Spatial reasoning data:

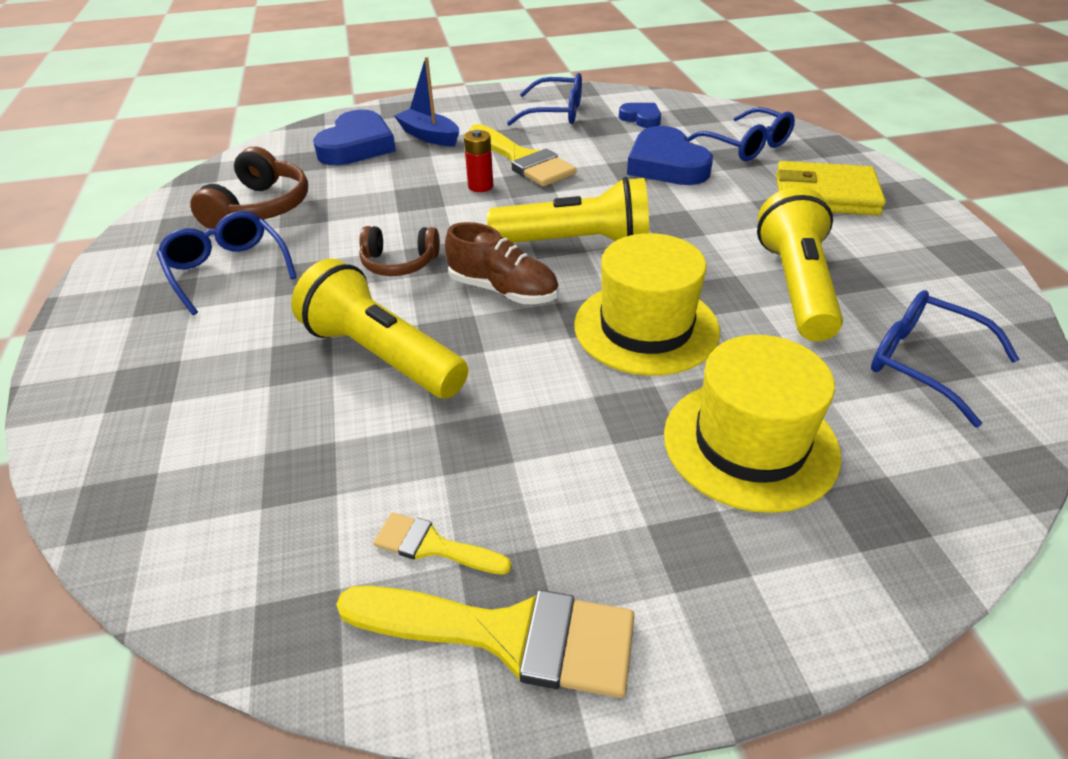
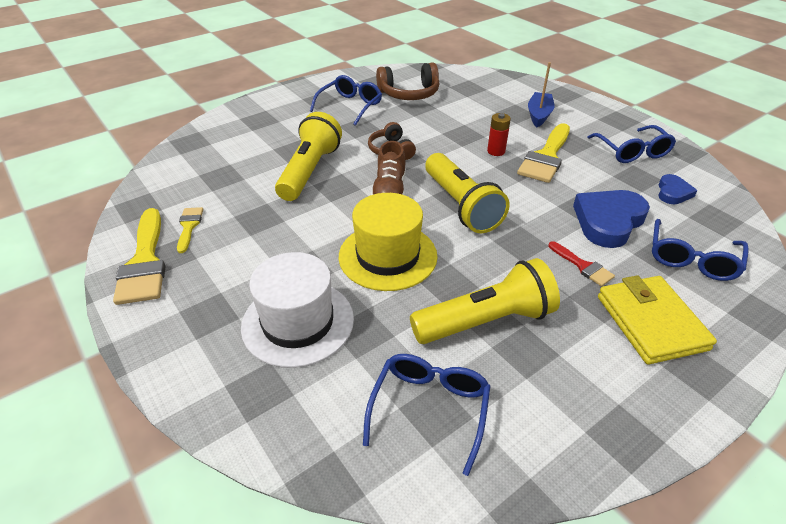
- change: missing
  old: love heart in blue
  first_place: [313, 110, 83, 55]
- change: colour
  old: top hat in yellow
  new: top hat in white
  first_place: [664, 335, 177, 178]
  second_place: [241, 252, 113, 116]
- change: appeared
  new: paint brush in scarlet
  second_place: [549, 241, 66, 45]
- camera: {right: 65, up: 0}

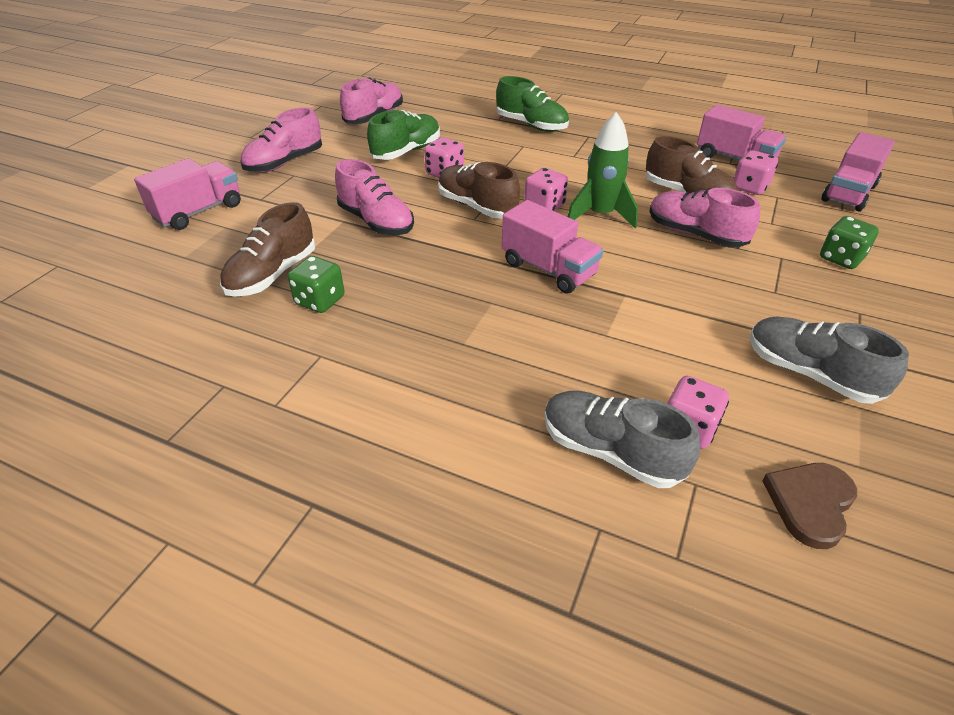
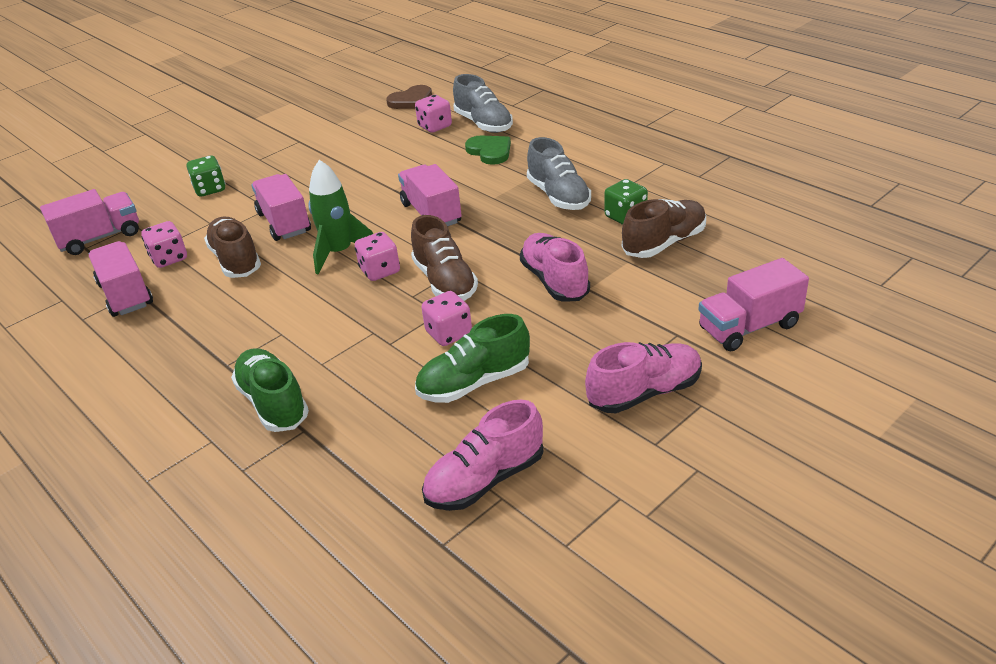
- change: exchanged
  old: lace-up shoe in rosy
  new: lorry in rosy
  first_place: [649, 188, 111, 60]
  second_place: [251, 174, 60, 67]
- change: relocated
  old: lace-up shoe in gray
  first_place: [750, 316, 159, 88]
  second_place: [527, 137, 64, 73]
- change: appeared
  new: love heart in leaf-green
  second_place: [465, 135, 46, 30]
- camera: {right: -155, up: -5}

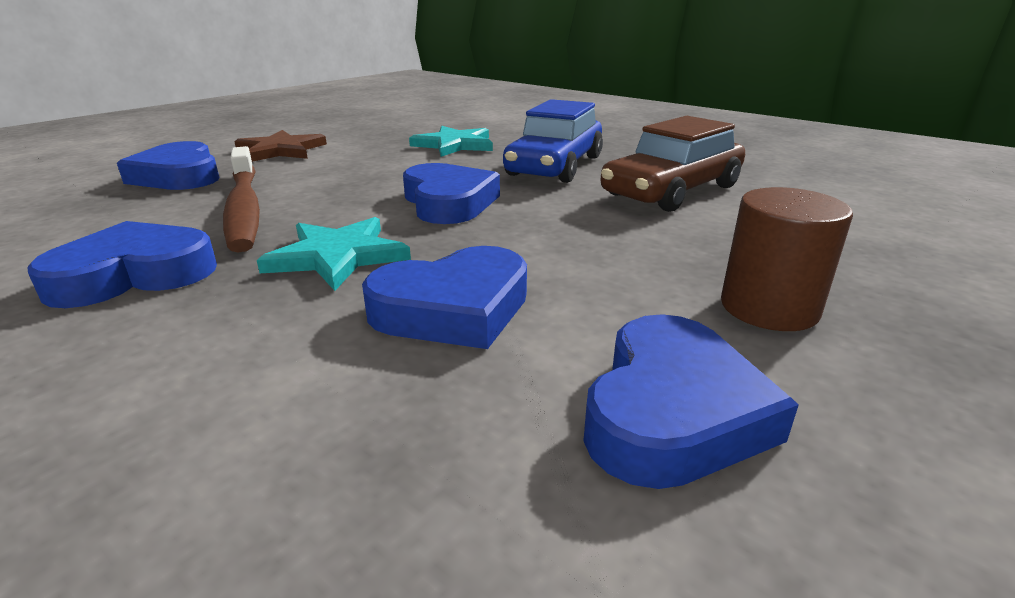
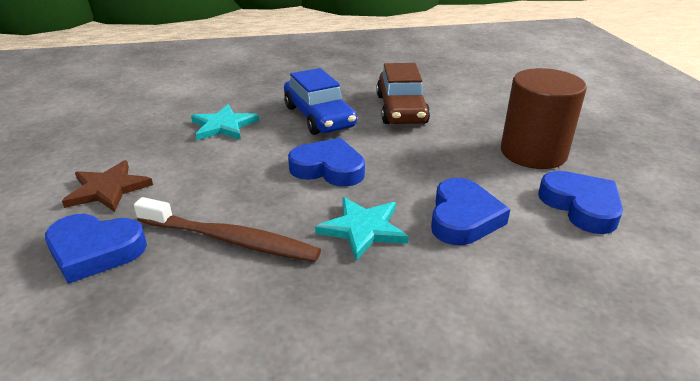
- change: missing
  old: love heart in blue
  first_place: [27, 221, 190, 87]
- change: size
  old: solid cylinder in brown
  first_place: [721, 187, 132, 144]
  second_place: [501, 68, 86, 101]
  factor: 1.57
- camera: {right: -50, up: 5}

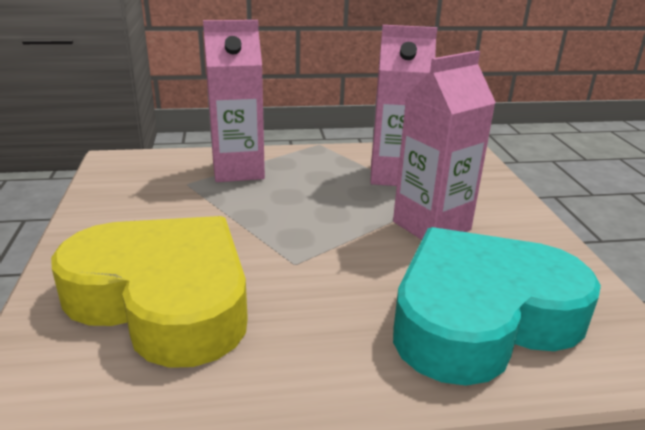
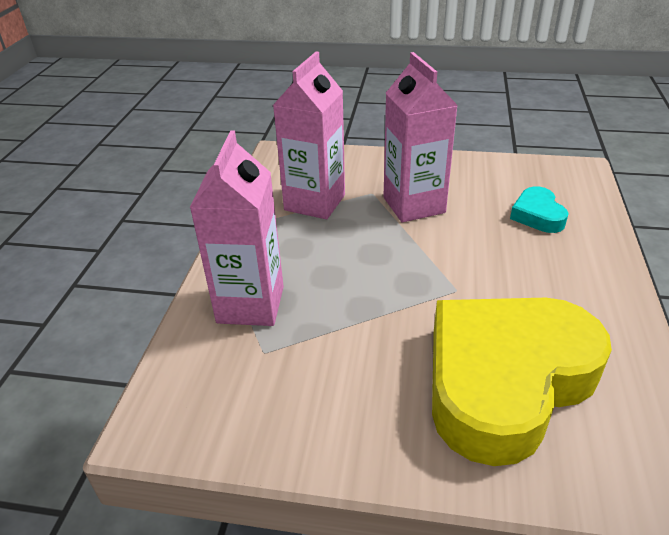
- change: size
  old: love heart in turquoise
  first_place: [393, 227, 208, 159]
  second_place: [510, 186, 59, 47]
  factor: 0.42
- camera: {right: -70, up: 10}

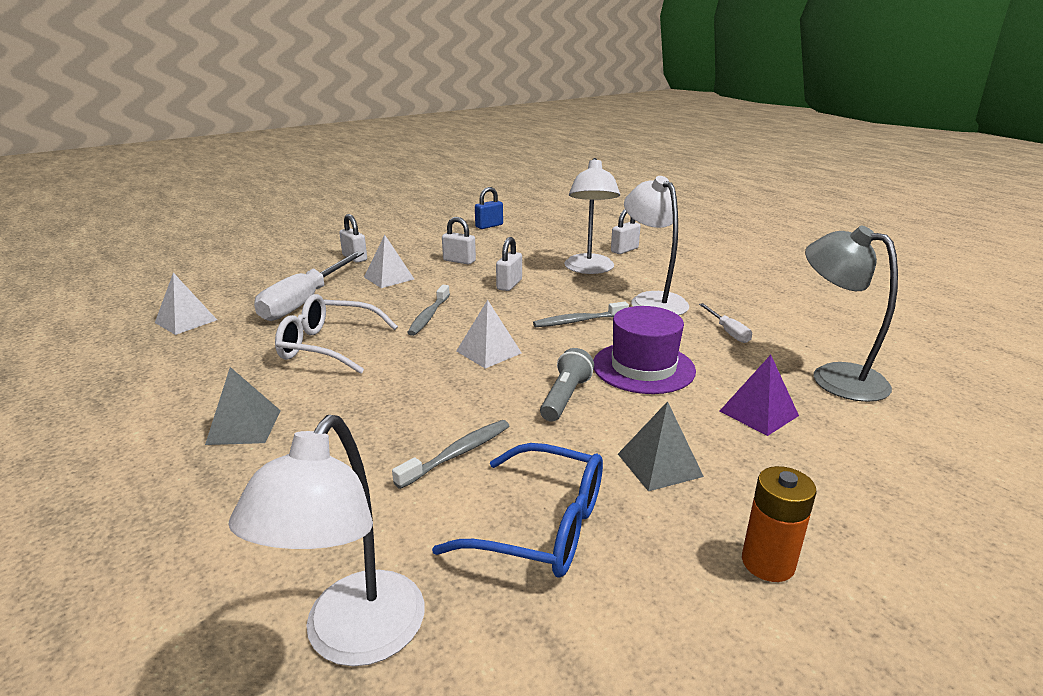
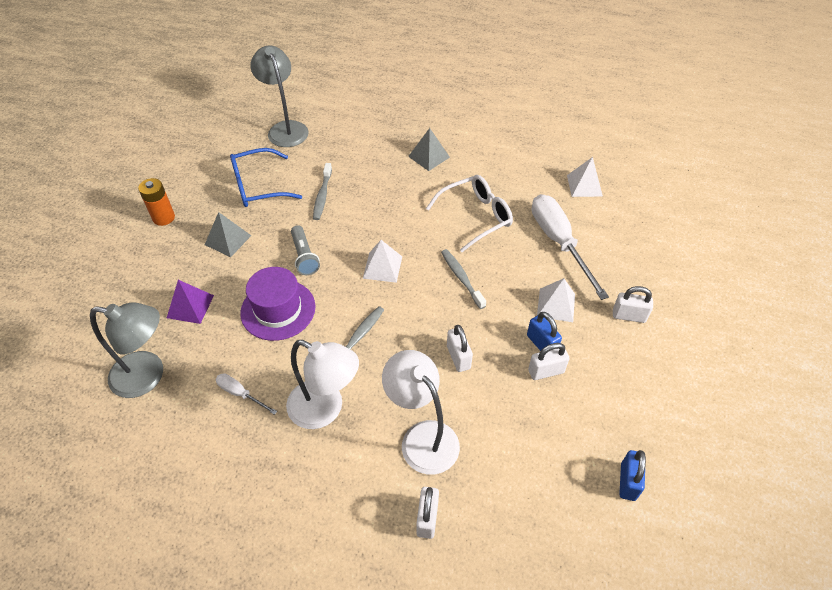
- change: colour
  old: reading lamp in white
  new: reading lamp in gray
  first_place: [229, 415, 196, 251]
  second_place: [250, 46, 59, 101]
- change: appeared
  new: padlock in blue
  second_place: [527, 312, 35, 39]
- camera: {right: 140, up: 25}

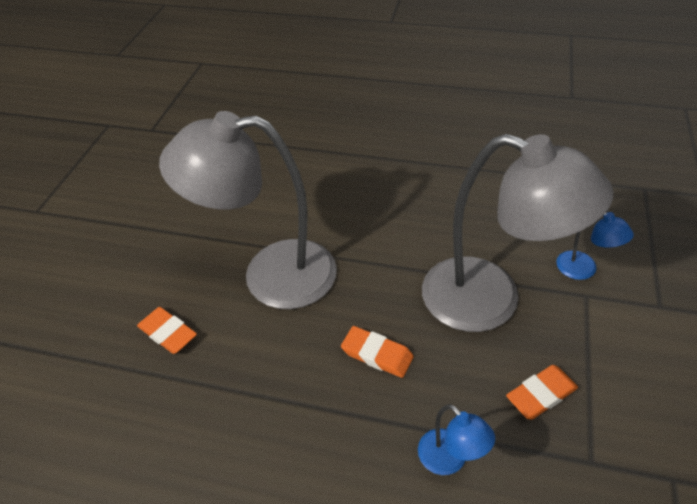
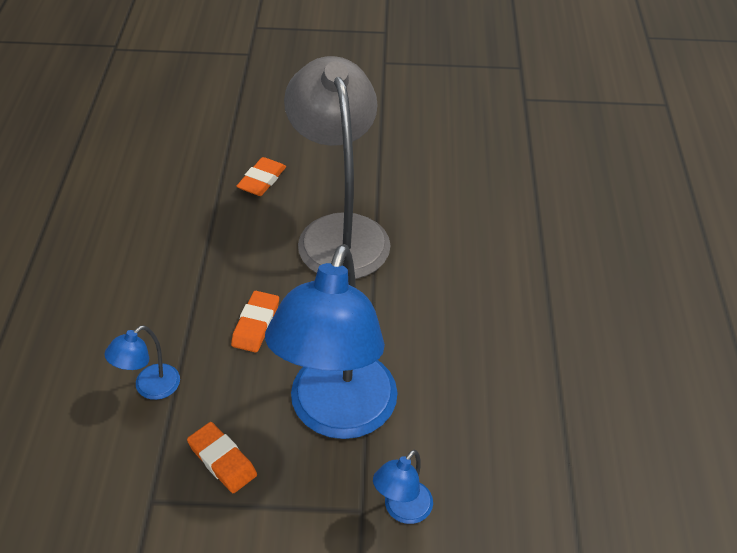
- change: colour
  old: reading lamp in gray
  new: reading lamp in blue
  first_place: [422, 134, 192, 198]
  second_place: [265, 244, 133, 195]
- camera: {right: 75, up: 0}

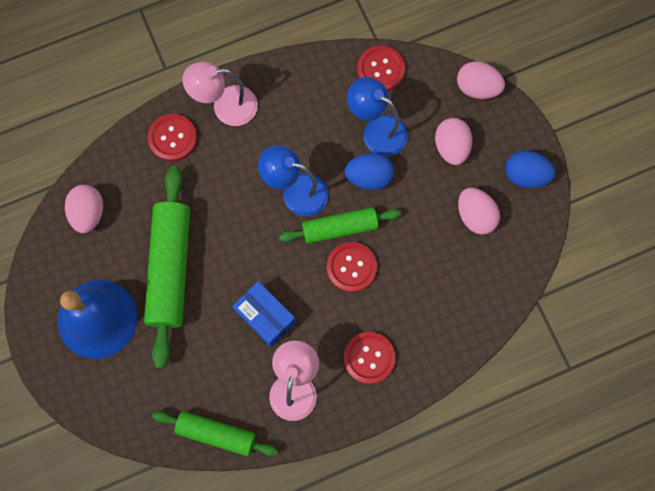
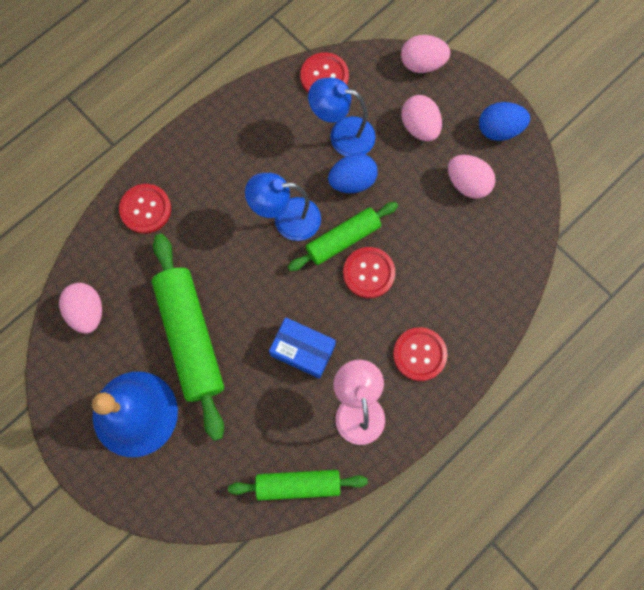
- change: missing
  old: reading lamp in rosy
  first_place: [182, 62, 76, 64]
- camera: {right: -20, up: 0}

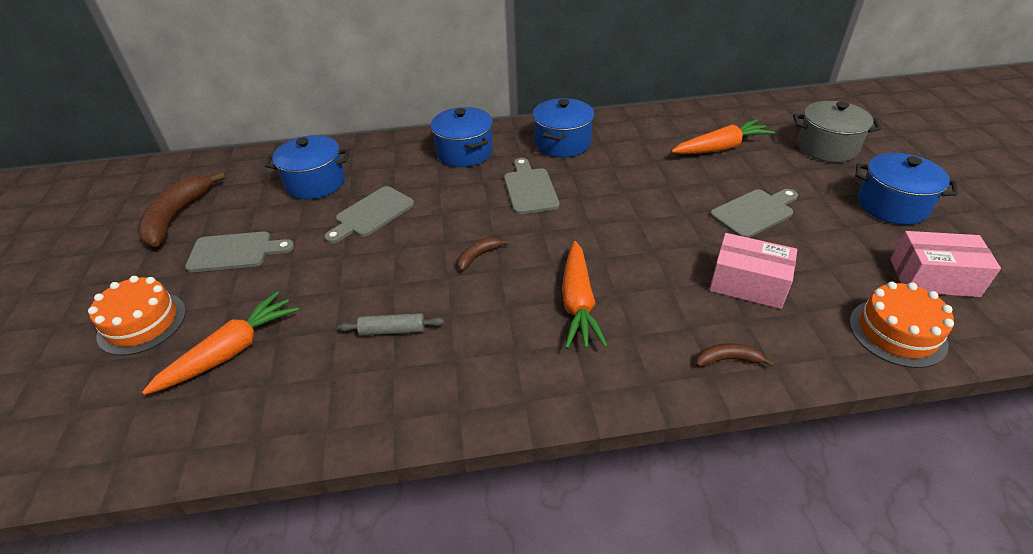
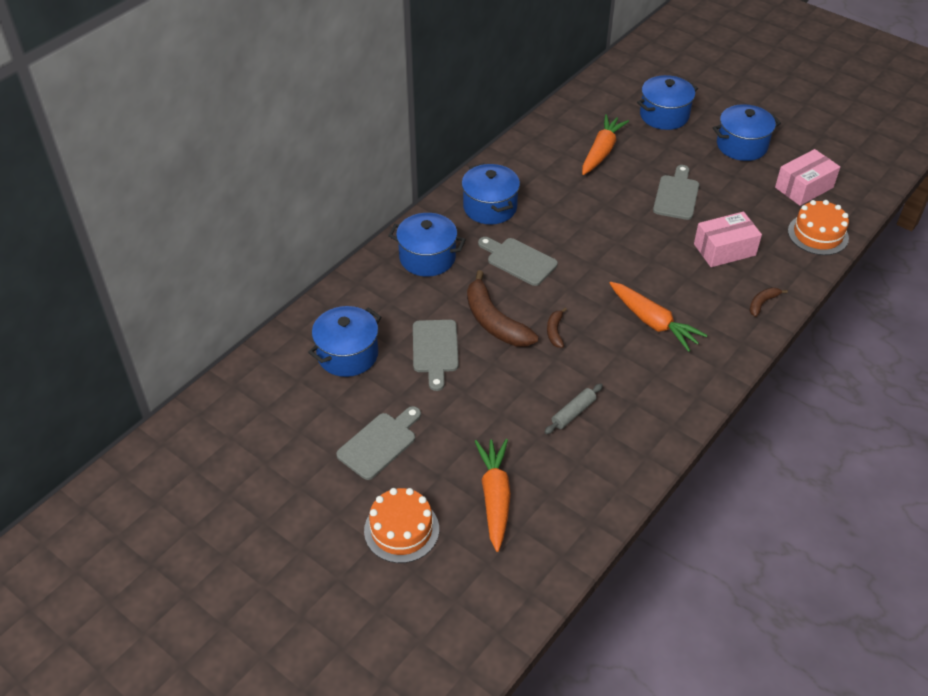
- change: relocated
  old: banana in brown
  first_place: [137, 172, 88, 75]
  second_place: [467, 270, 72, 76]
- change: colour
  old: stockpot in gray
  new: stockpot in blue
  first_place: [793, 101, 88, 61]
  second_place: [637, 75, 61, 55]
- camera: {right: -45, up: 5}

About this task: An exact, complete copy of the lines above from the one with "second_place: [241, 252, 113, 116]" through the one with "second_place: [549, 241, 66, 45]" is the whole answer.

Response to this exercise:
  second_place: [241, 252, 113, 116]
- change: appeared
  new: paint brush in scarlet
  second_place: [549, 241, 66, 45]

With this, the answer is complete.